▶ [Exercise directions] Your copy should hold only the lines from the one holding "RADIO1: RFM69 -> SX1278" through the last line of the records below, both included, each exact and with no pictures.
Segment Start: Supplied entries
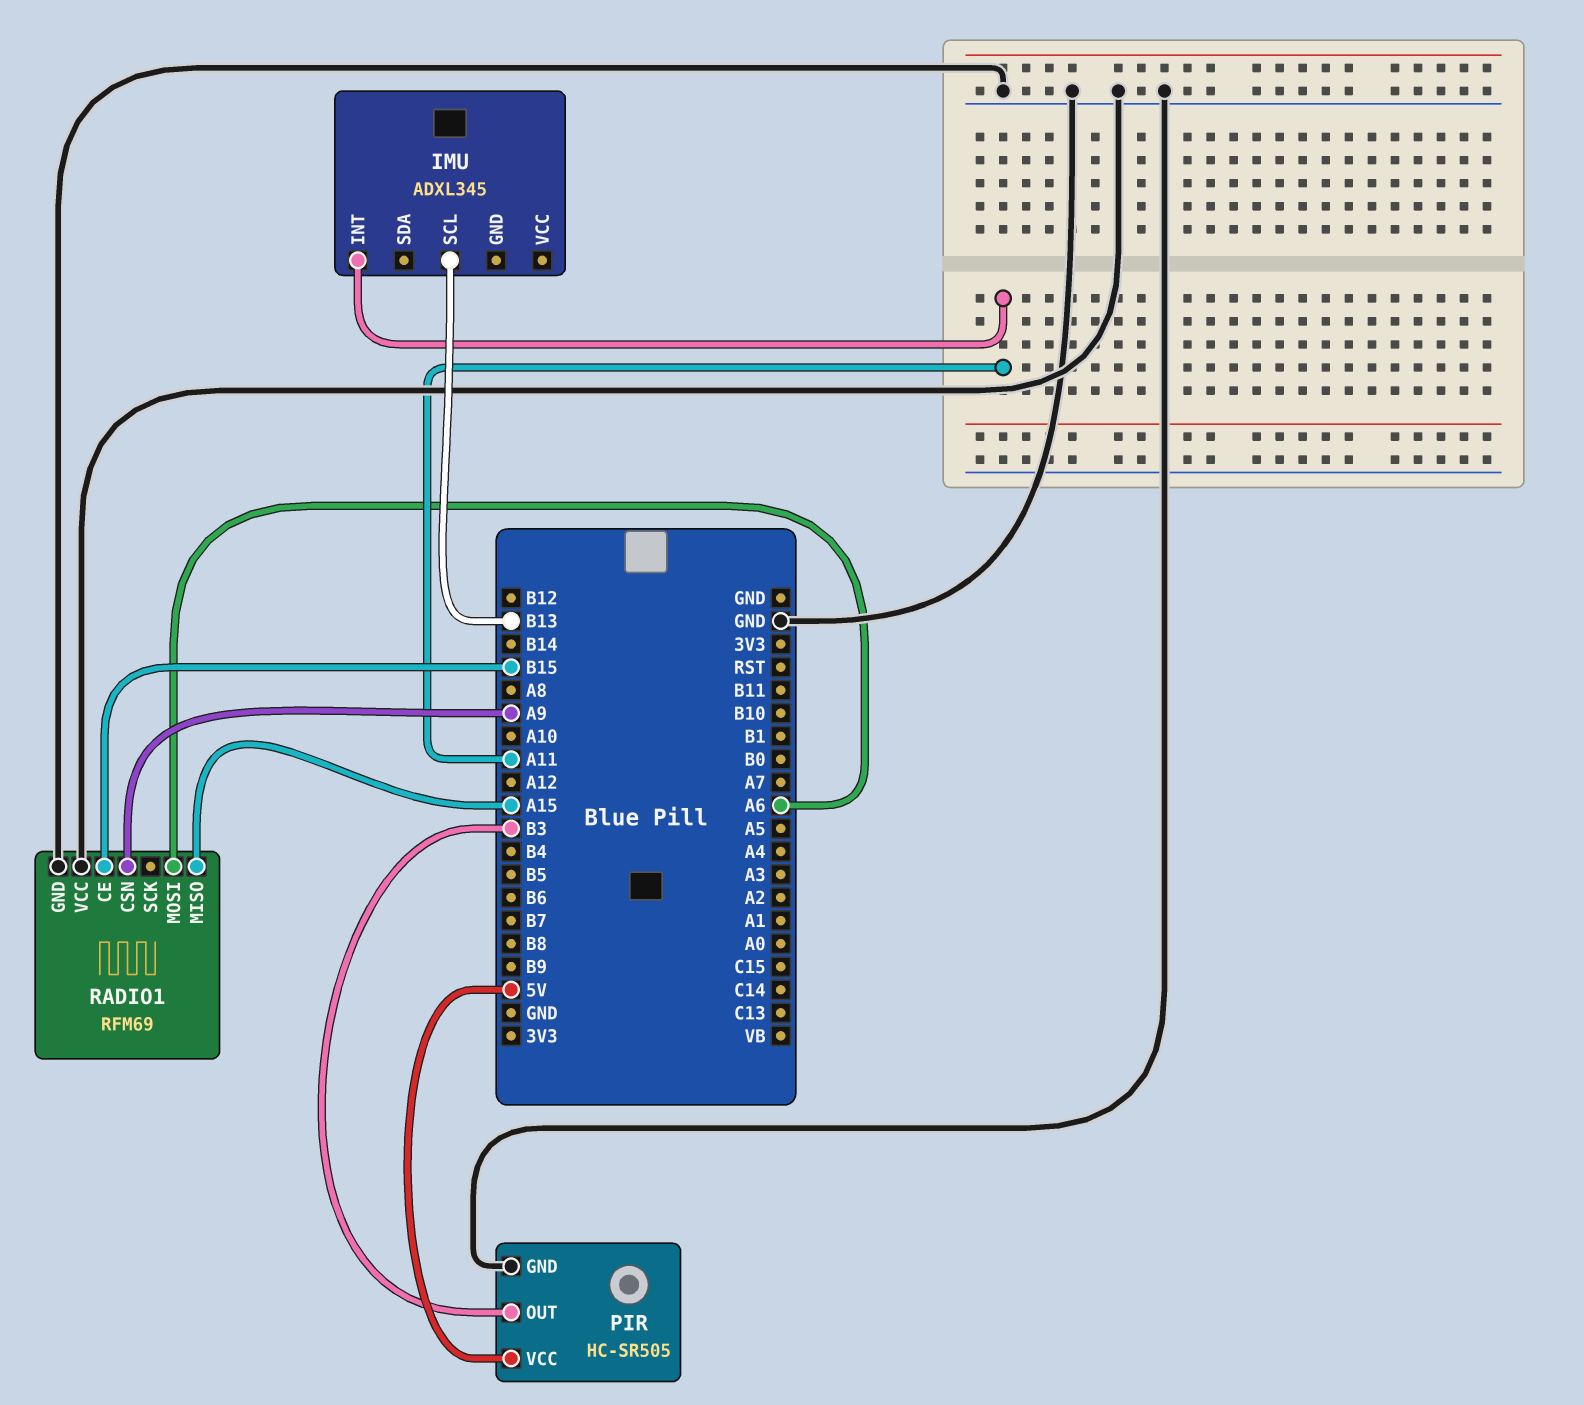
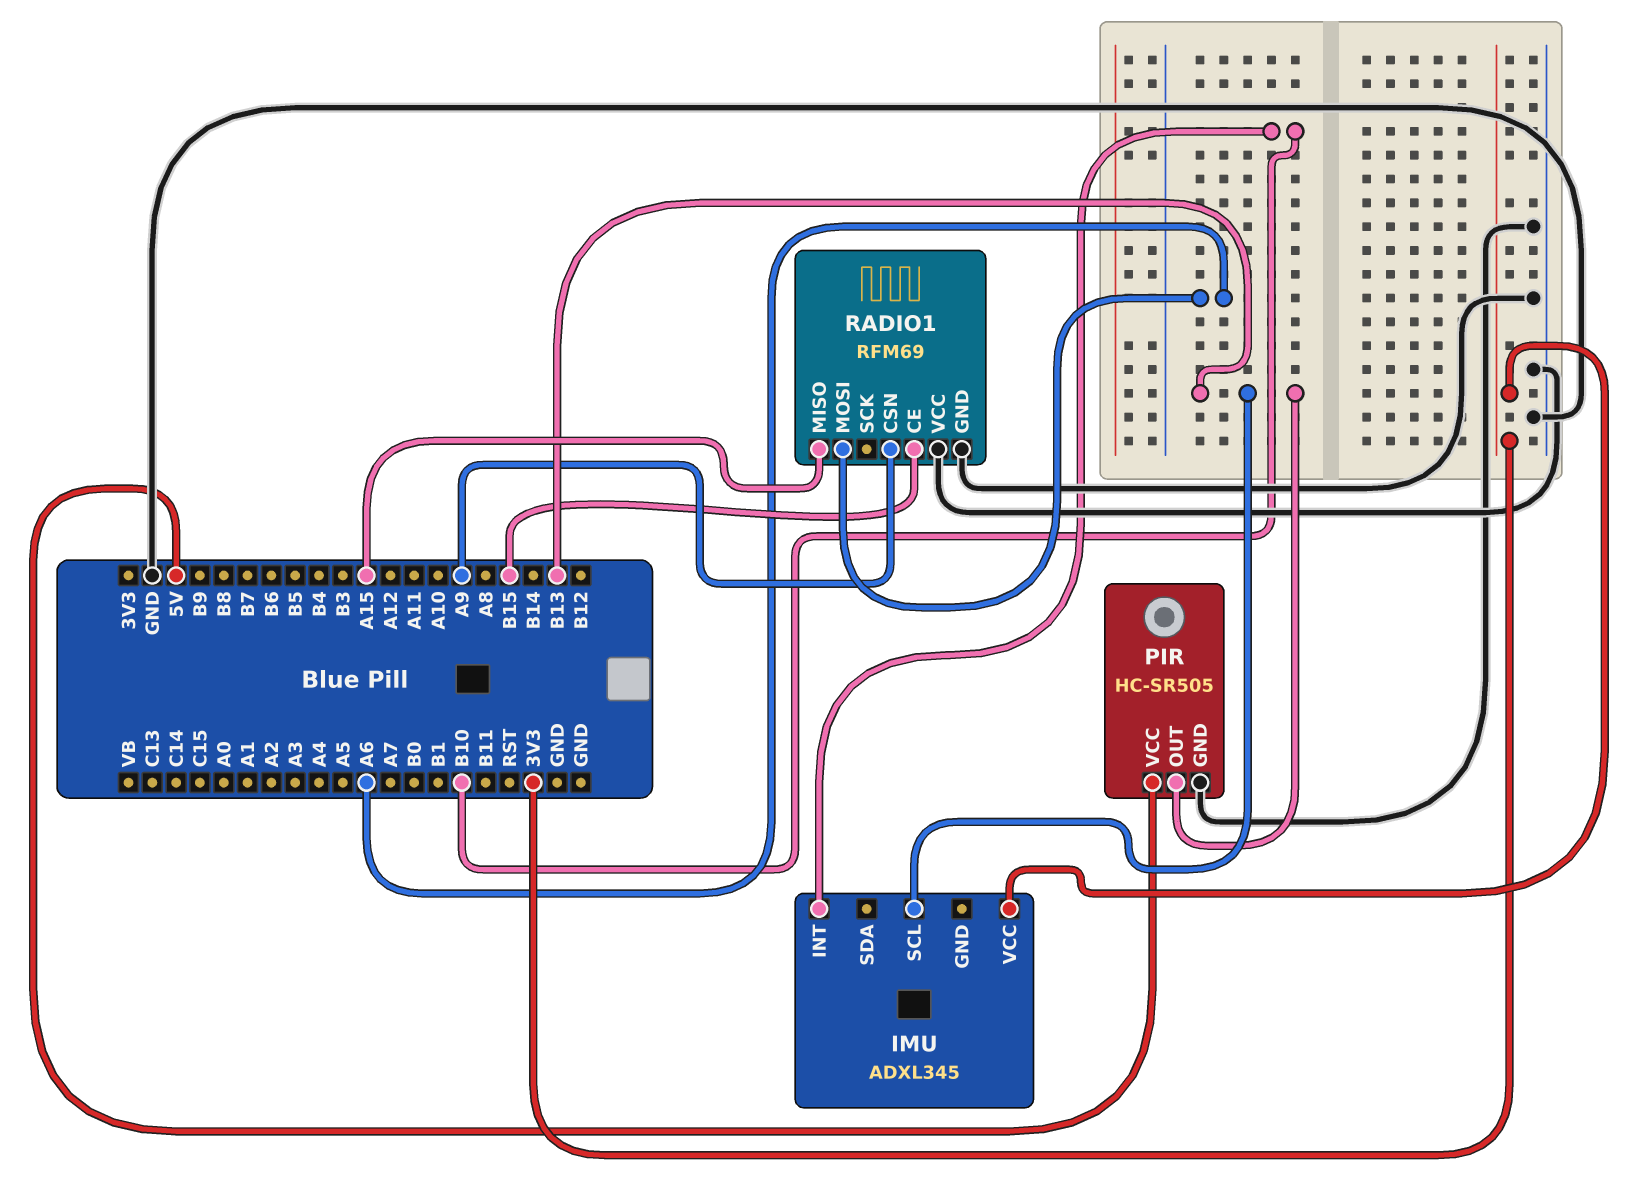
IMU pin INT: A11 -> B10
IMU pin VCC: none -> 3V3
PIR pin OUT: B3 -> B13

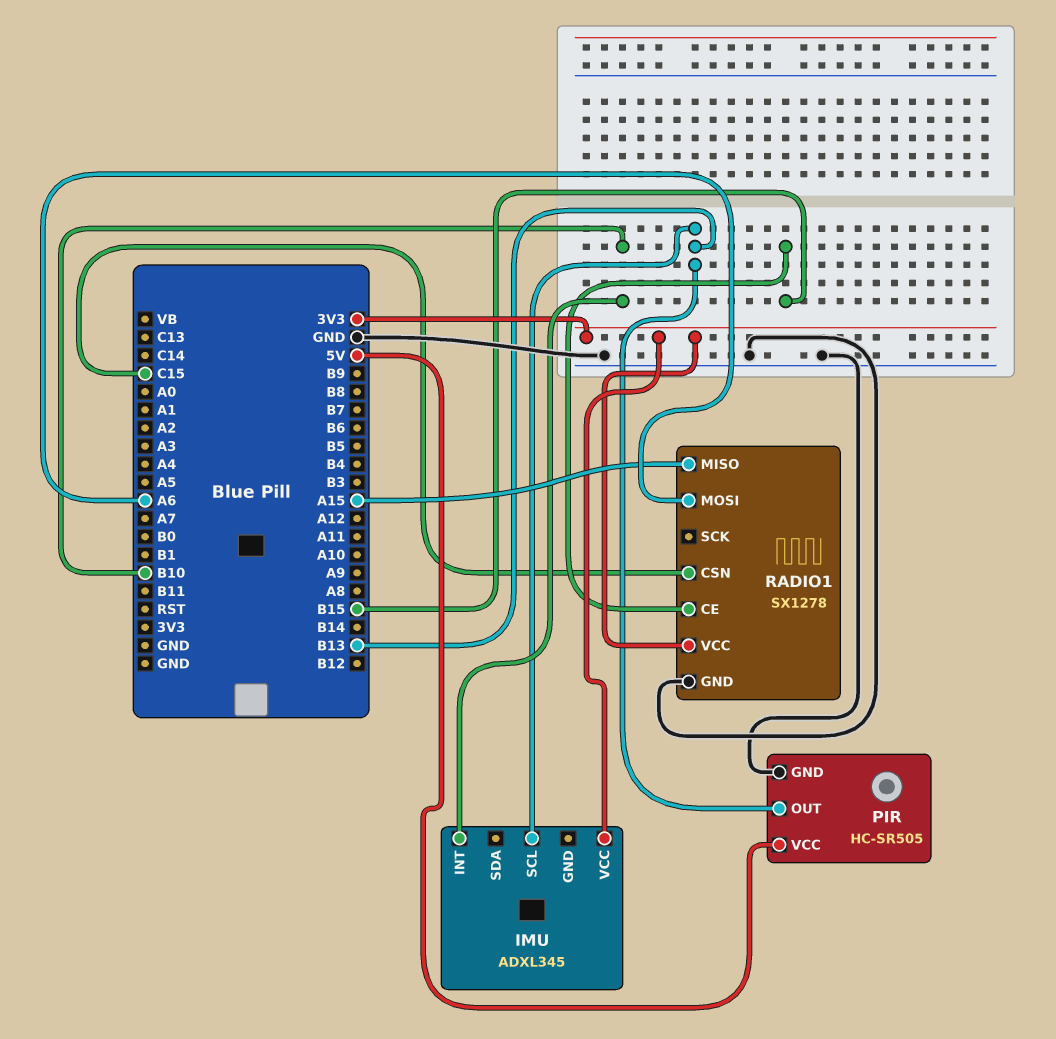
RADIO1: RFM69 -> SX1278
RADIO1 pin CSN: A9 -> C15
RADIO1 pin VCC: GND -> 3V3

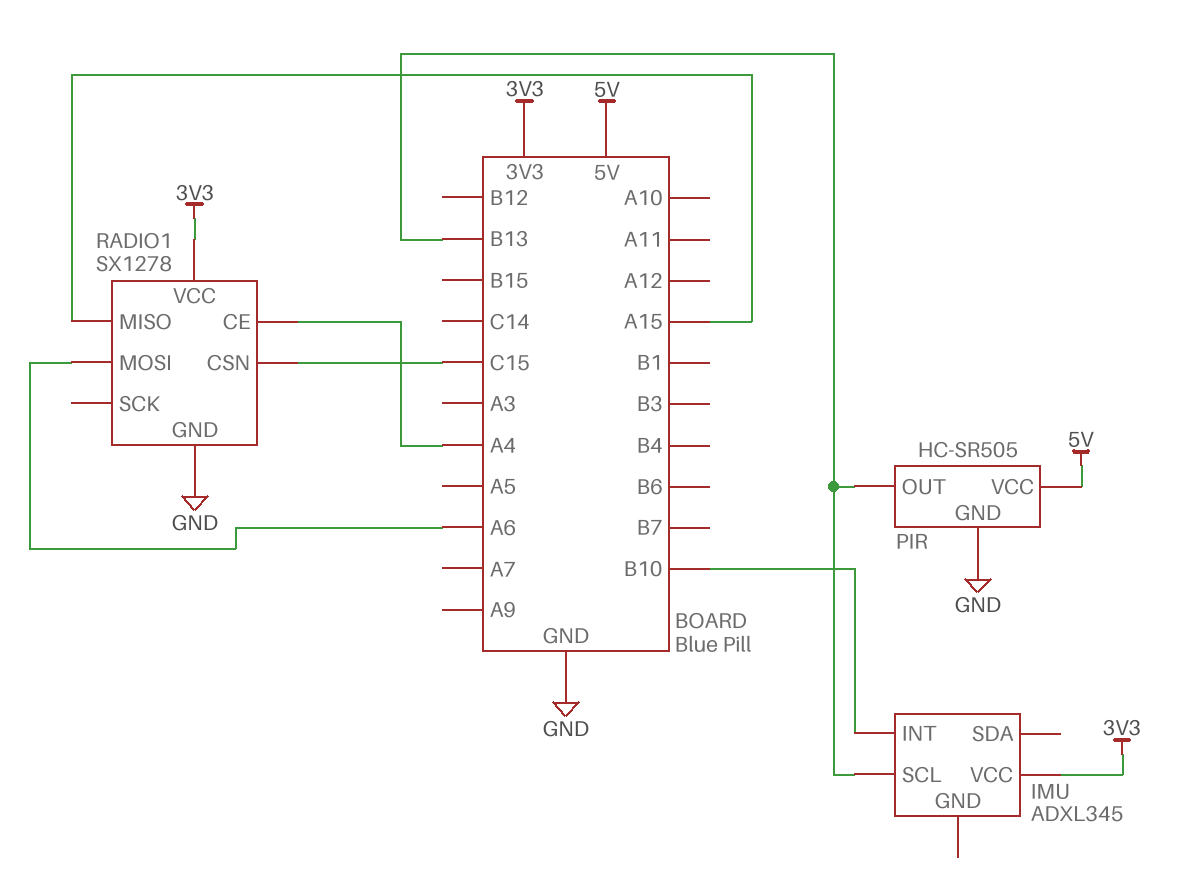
RADIO1 pin CE: B15 -> A4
Segment End: Supplied entries
▶ [Expected answer]
RADIO1: RFM69 -> SX1278
RADIO1 pin CSN: A9 -> C15
RADIO1 pin VCC: GND -> 3V3

RADIO1 pin CE: B15 -> A4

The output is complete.